• Task to complete:
Once the pictures are removed, restate the data below word for word.

(Edit difference data)
□ □ □ □ □ □ □
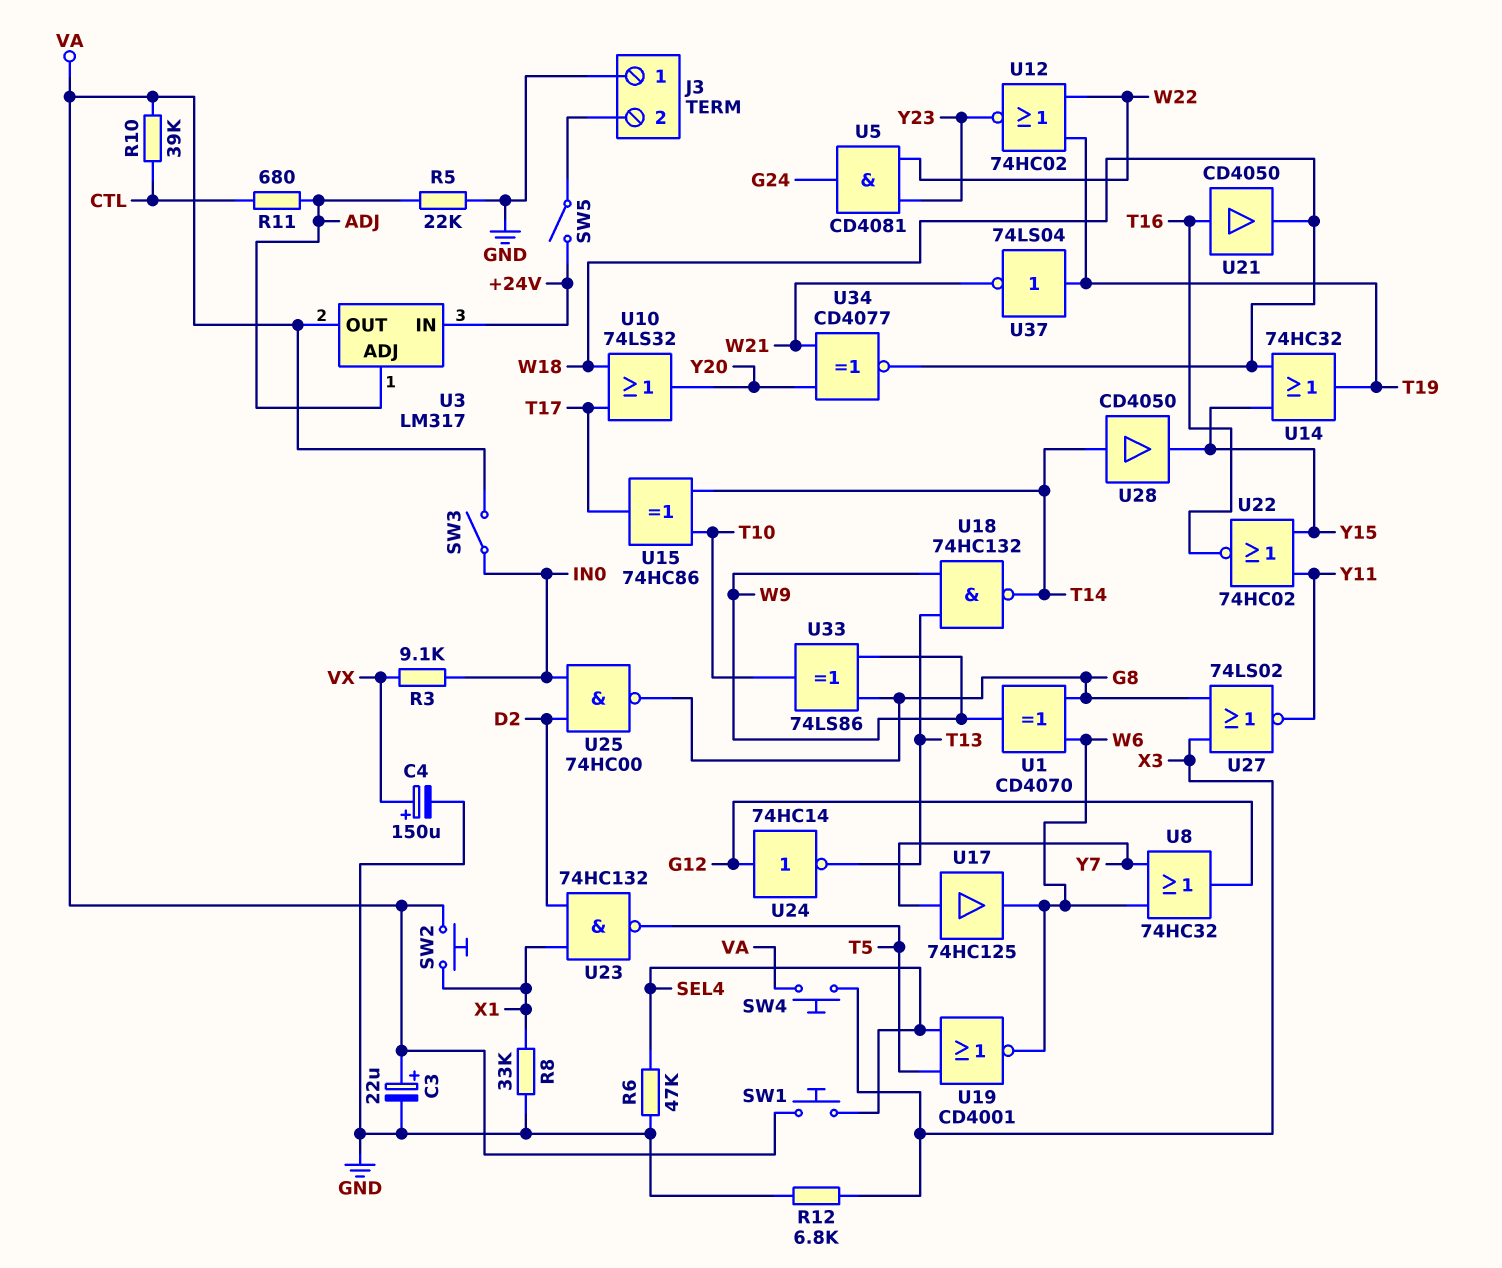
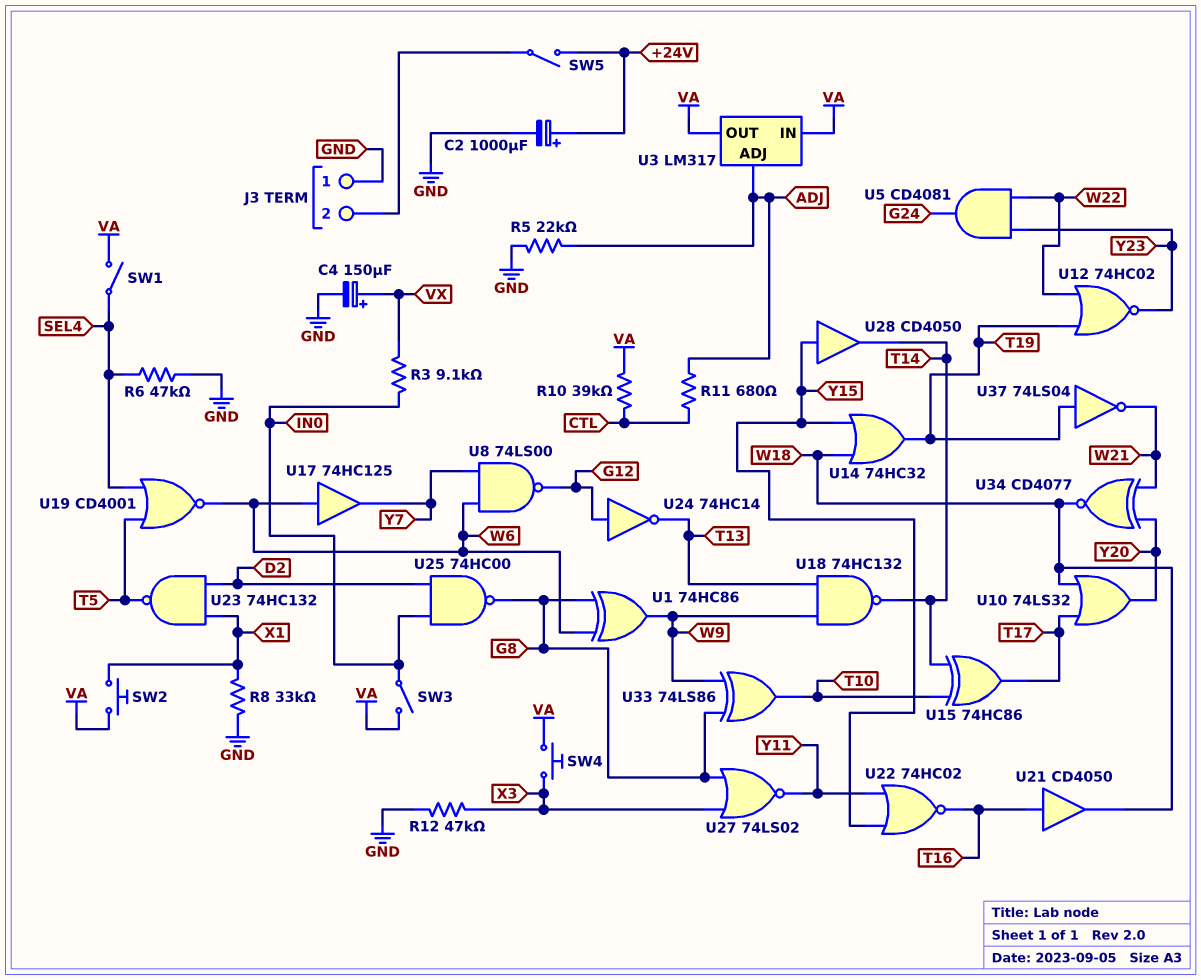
C2: none -> 1000uF (plus +24V, minus GND)
C3: 22uF (plus VA, minus GND) -> none
R12: 6.8k (GND, X3) -> 47k (GND, X3)
SW1: button (SEL4, VA) -> switch (SEL4, VA)
U1: XOR CD4070 (in G8, in W6, out W9) -> XOR 74HC86 (in G8, in W6, out W9)
U3 pin IN: +24V -> VA
U8: OR 74HC32 (in W6, in Y7, out G12) -> NAND 74LS00 (in W6, in Y7, out G12)
U17: buffer 74HC125 (in Y7, out W6) -> buffer 74HC125 (in W6, out Y7)
U28: buffer CD4050 (in T14, out Y15) -> buffer CD4050 (in Y15, out T14)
□ □ □ □ □ □ □
• Task response:
C2: none -> 1000uF (plus +24V, minus GND)
C3: 22uF (plus VA, minus GND) -> none
R12: 6.8k (GND, X3) -> 47k (GND, X3)
SW1: button (SEL4, VA) -> switch (SEL4, VA)
U1: XOR CD4070 (in G8, in W6, out W9) -> XOR 74HC86 (in G8, in W6, out W9)
U3 pin IN: +24V -> VA
U8: OR 74HC32 (in W6, in Y7, out G12) -> NAND 74LS00 (in W6, in Y7, out G12)
U17: buffer 74HC125 (in Y7, out W6) -> buffer 74HC125 (in W6, out Y7)
U28: buffer CD4050 (in T14, out Y15) -> buffer CD4050 (in Y15, out T14)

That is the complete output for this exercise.